Repeat the data as given. Images do not go in the copy.

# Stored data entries
▼
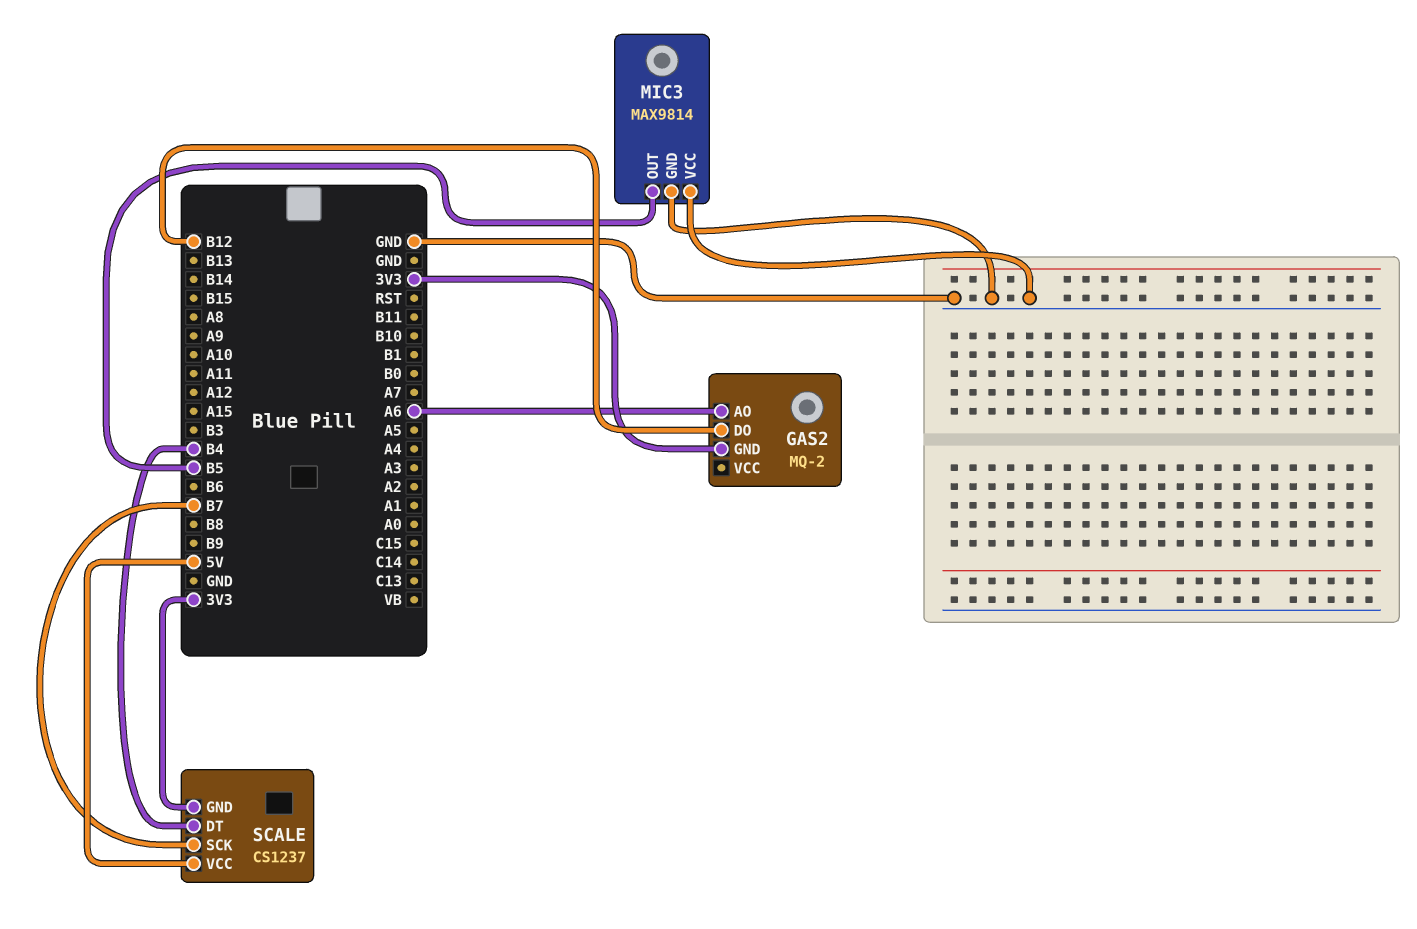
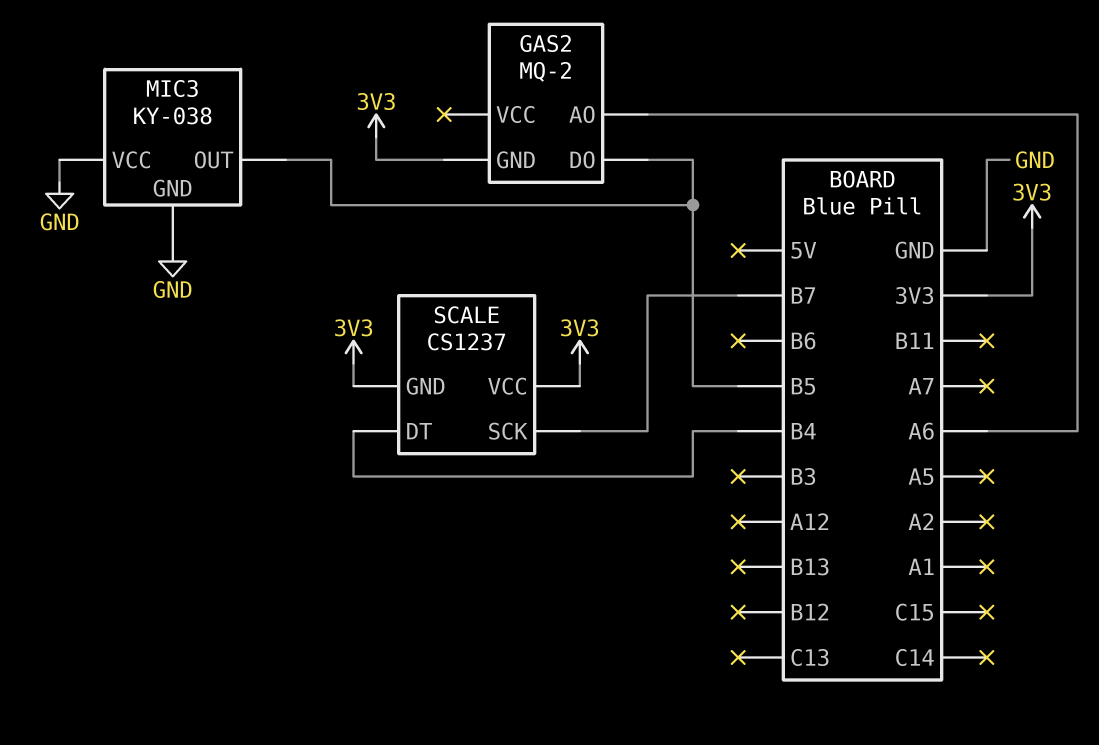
GAS2 pin DO: B12 -> B5
MIC3: MAX9814 -> KY-038
SCALE pin VCC: 5V -> 3V3

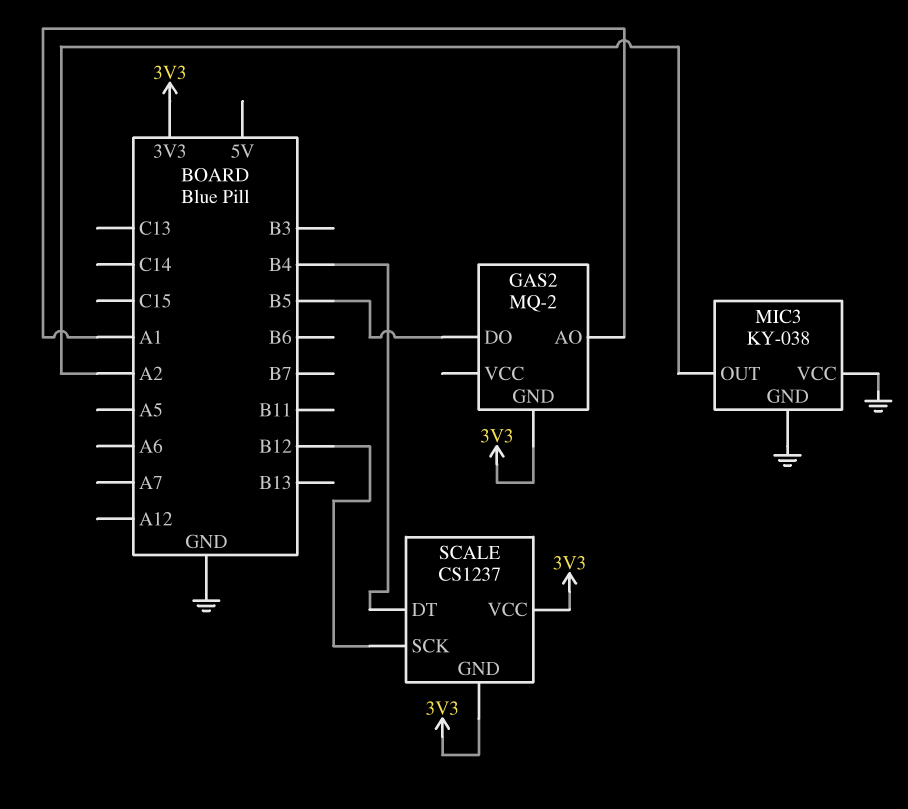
GAS2 pin AO: A6 -> A1
MIC3 pin OUT: B5 -> A2
SCALE pin SCK: B7 -> B12

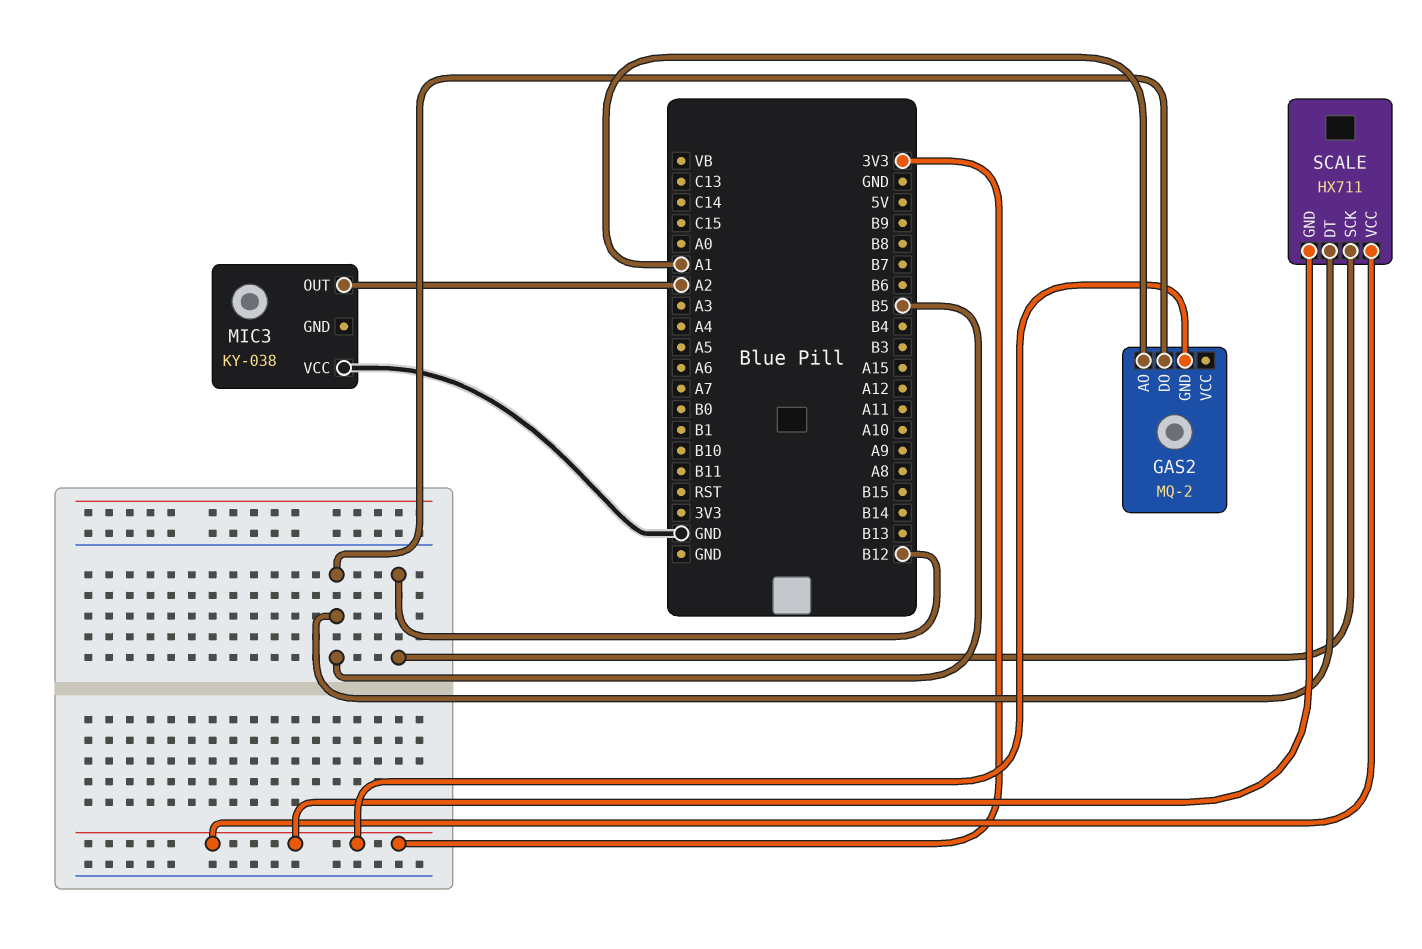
MIC3 pin GND: GND -> none
SCALE: CS1237 -> HX711
SCALE pin DT: B4 -> B5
▲
# Response area
GAS2 pin DO: B12 -> B5
MIC3: MAX9814 -> KY-038
SCALE pin VCC: 5V -> 3V3

GAS2 pin AO: A6 -> A1
MIC3 pin OUT: B5 -> A2
SCALE pin SCK: B7 -> B12

MIC3 pin GND: GND -> none
SCALE: CS1237 -> HX711
SCALE pin DT: B4 -> B5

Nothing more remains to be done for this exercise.